**Task details**
Retype only what runs from the line with "LCD: LCD0802 -> LCD2004" through the end of the entries, exactly and in full, but omit any picture you find.

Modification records
☆ ☆ ☆ ☆ ☆
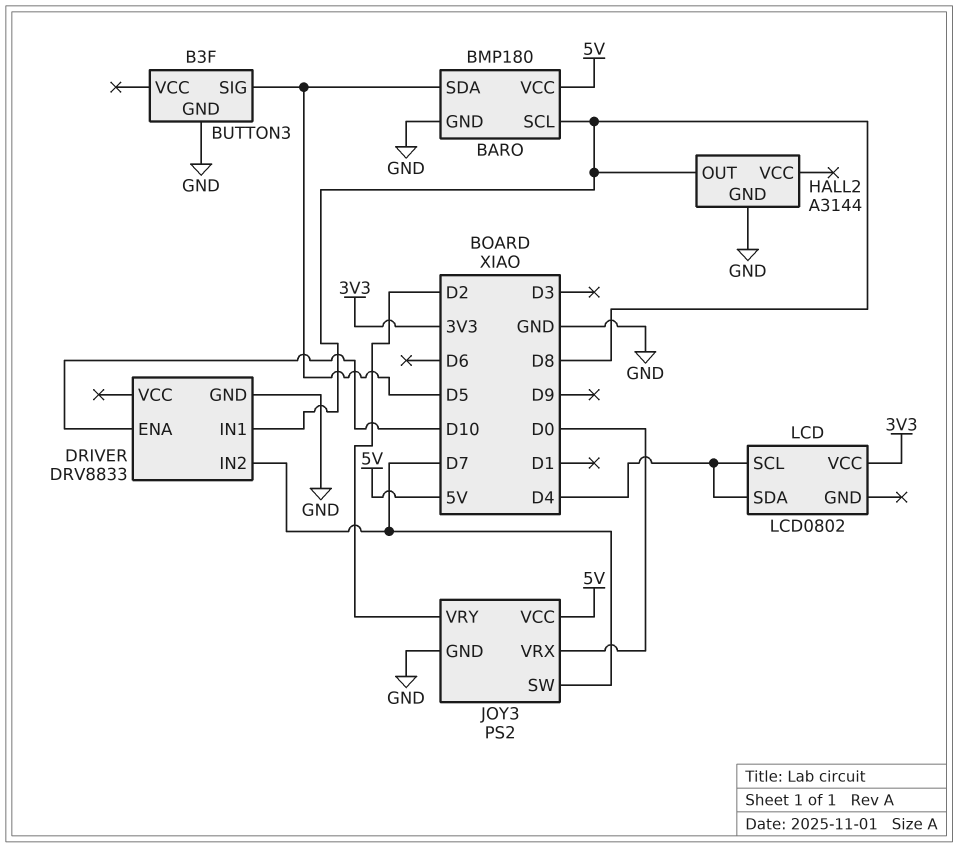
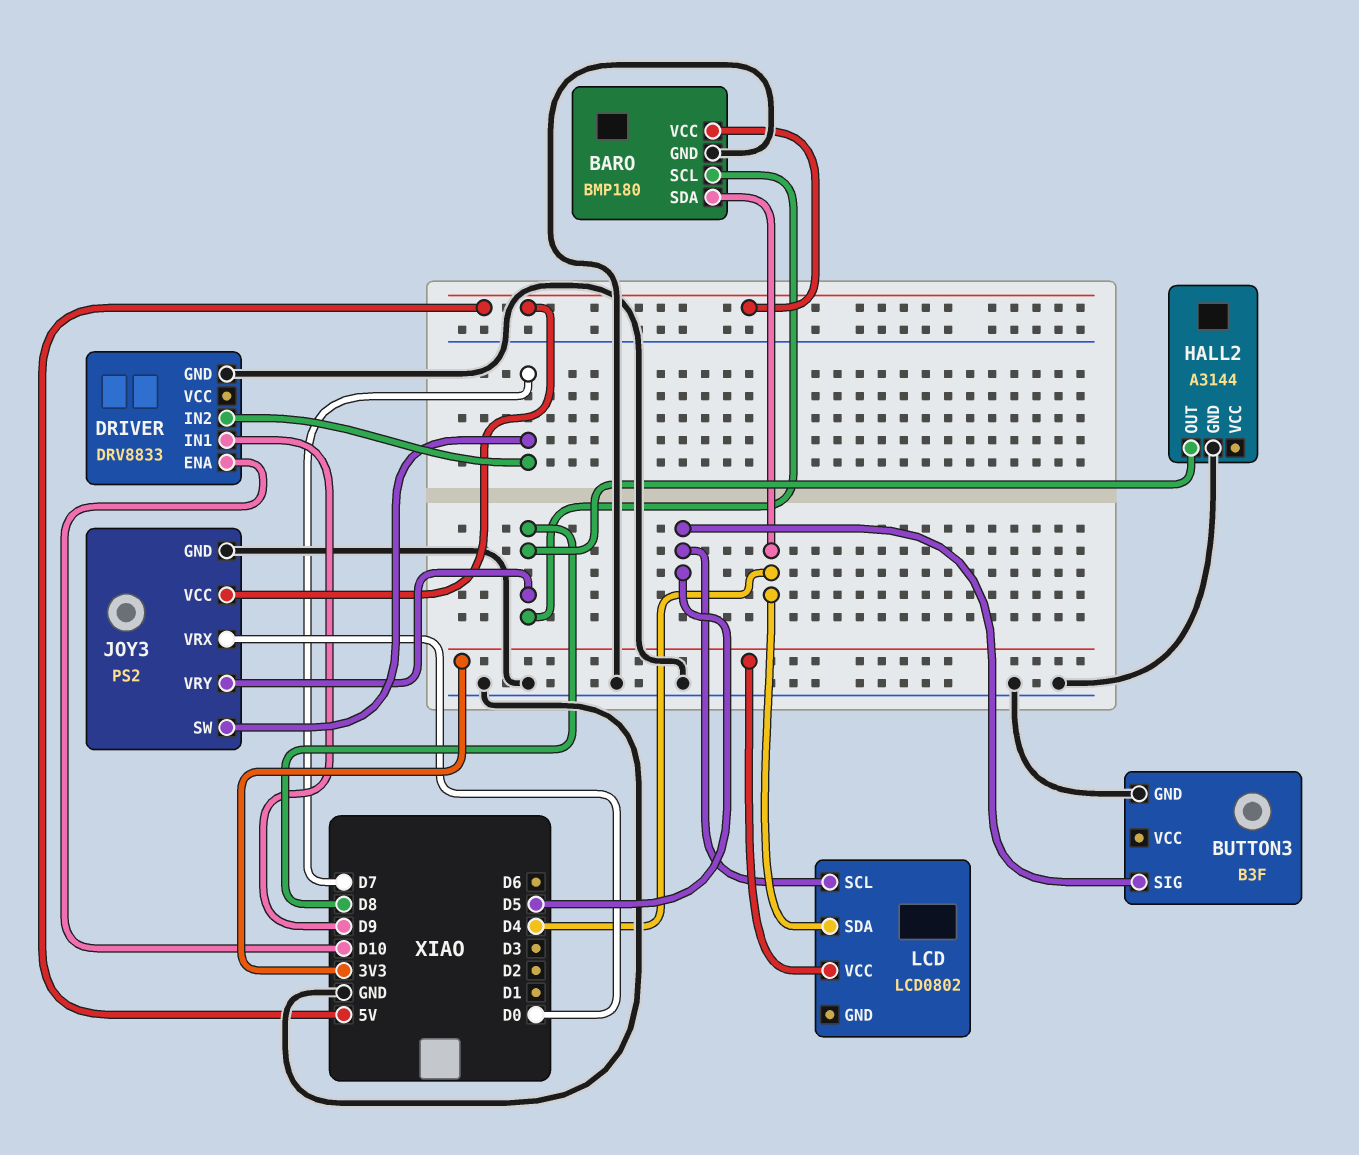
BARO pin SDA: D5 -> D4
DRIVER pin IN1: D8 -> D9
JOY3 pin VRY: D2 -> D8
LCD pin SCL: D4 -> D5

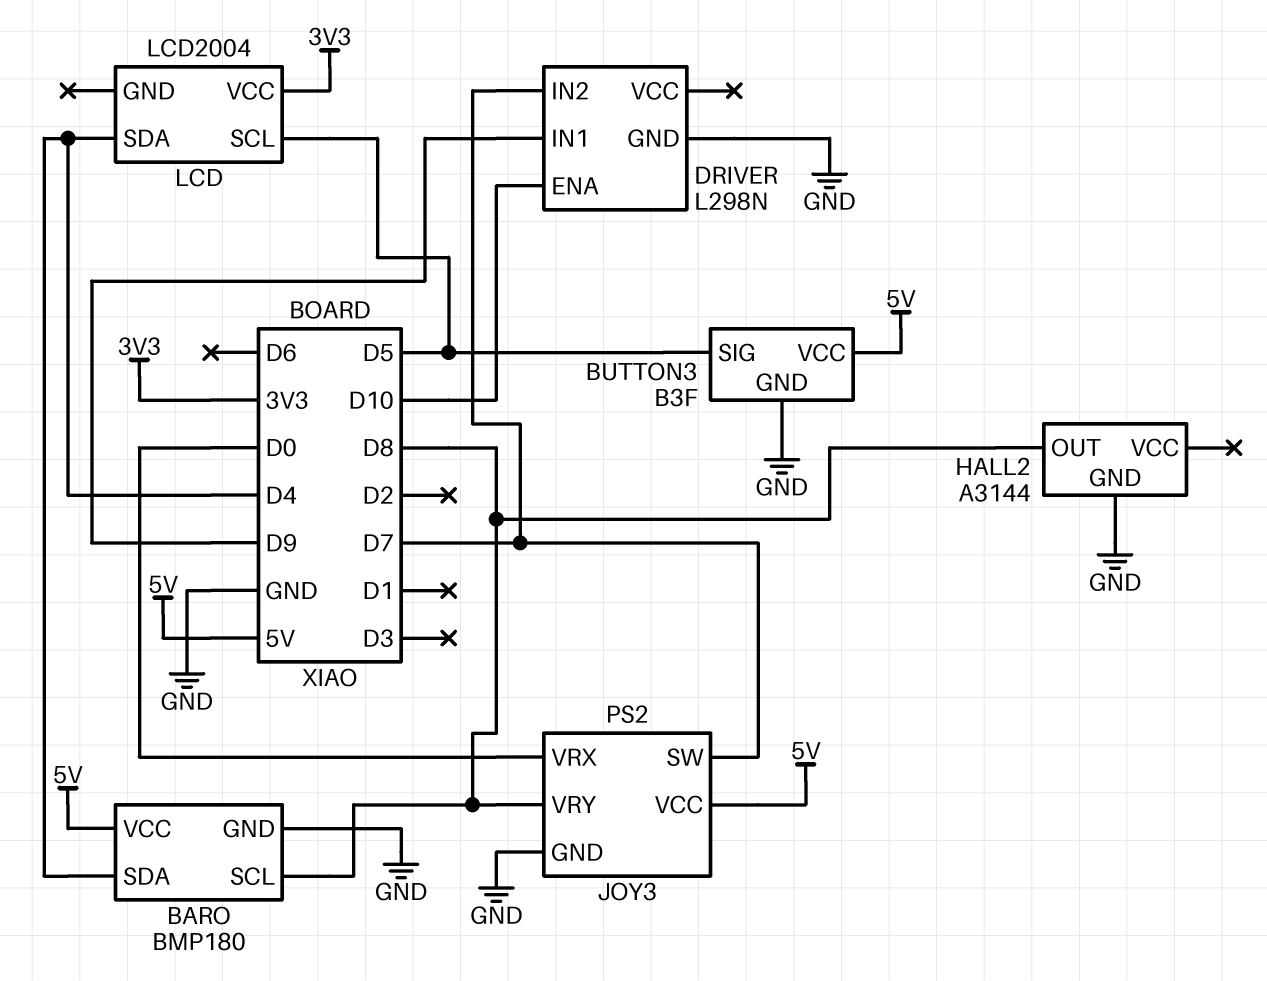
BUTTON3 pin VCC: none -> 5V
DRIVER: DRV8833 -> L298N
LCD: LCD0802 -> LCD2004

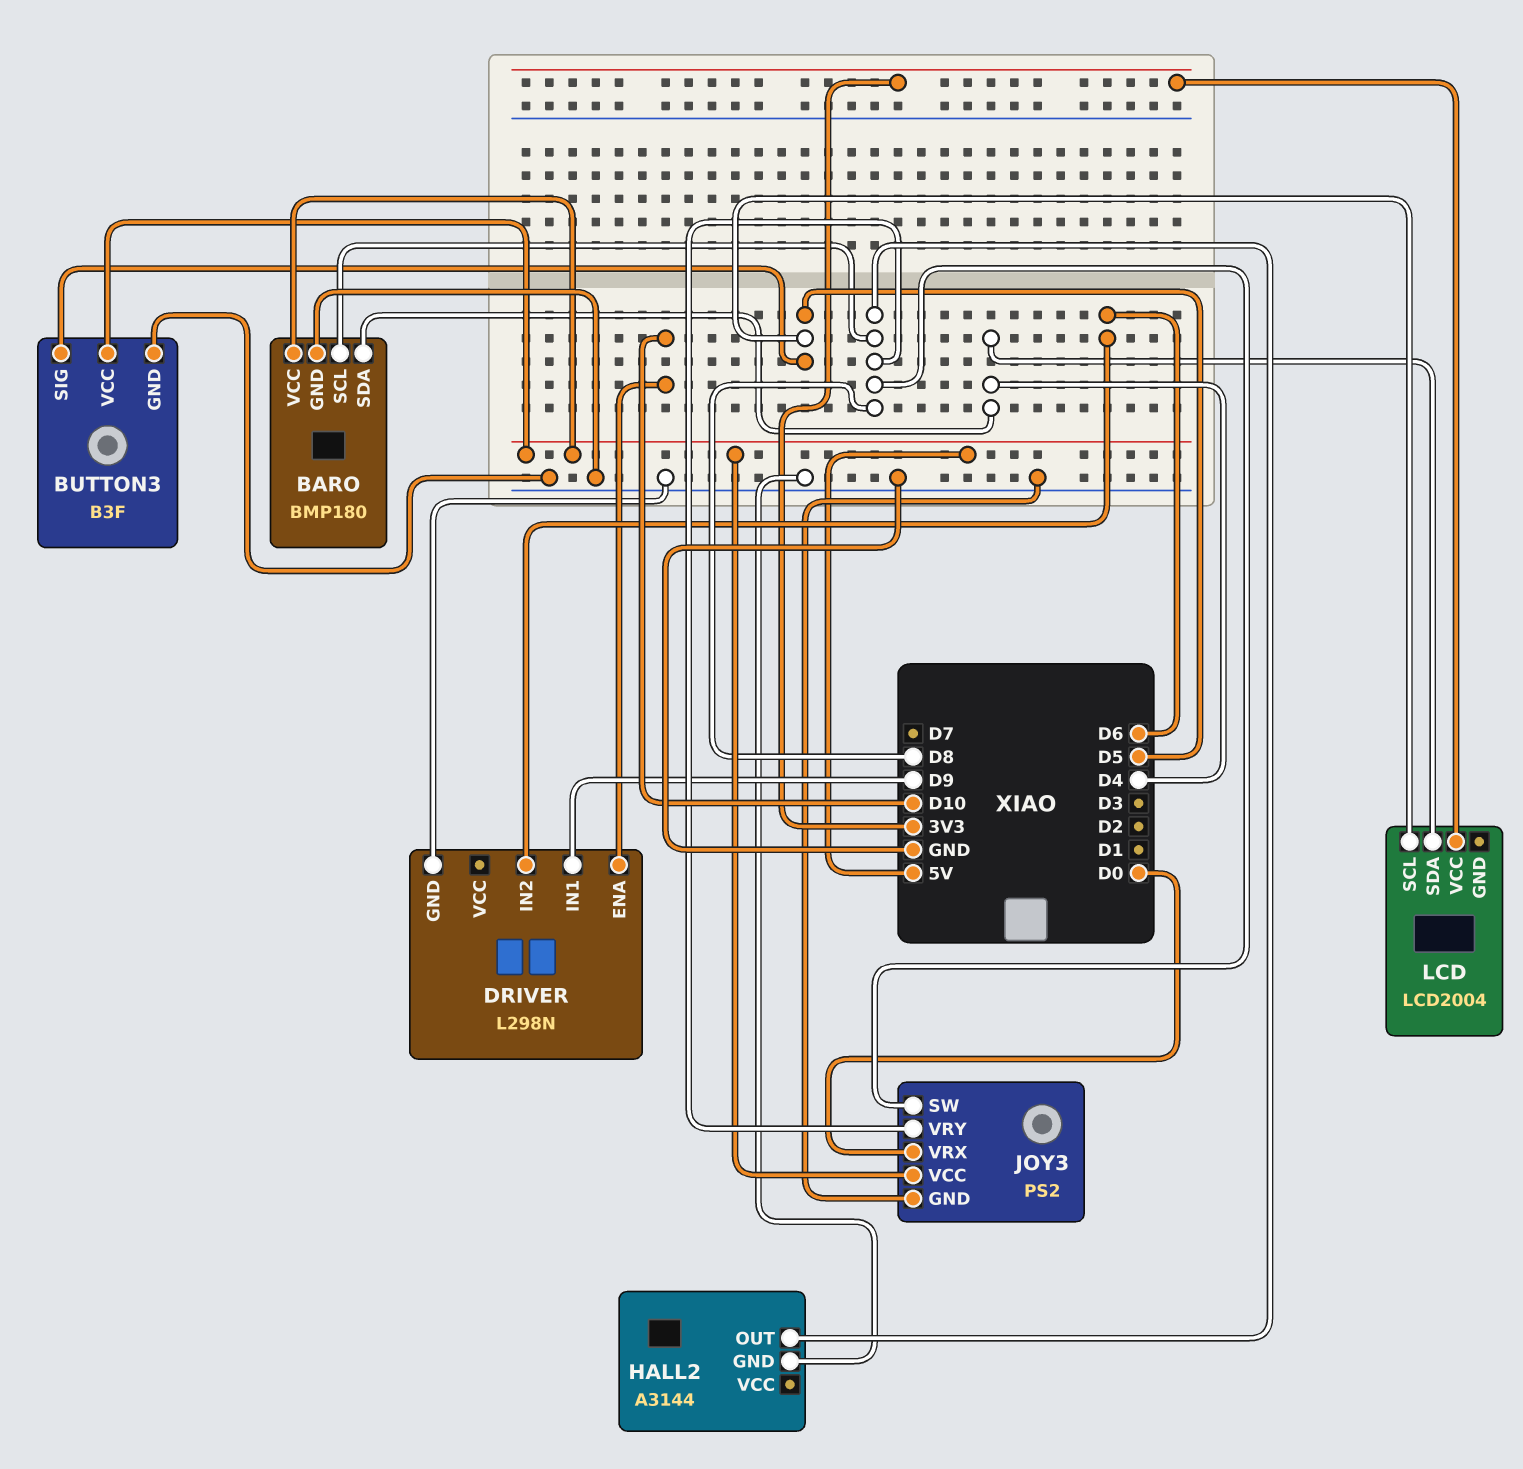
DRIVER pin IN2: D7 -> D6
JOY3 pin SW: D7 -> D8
☆ ☆ ☆ ☆ ☆
**Output below**
LCD: LCD0802 -> LCD2004

DRIVER pin IN2: D7 -> D6
JOY3 pin SW: D7 -> D8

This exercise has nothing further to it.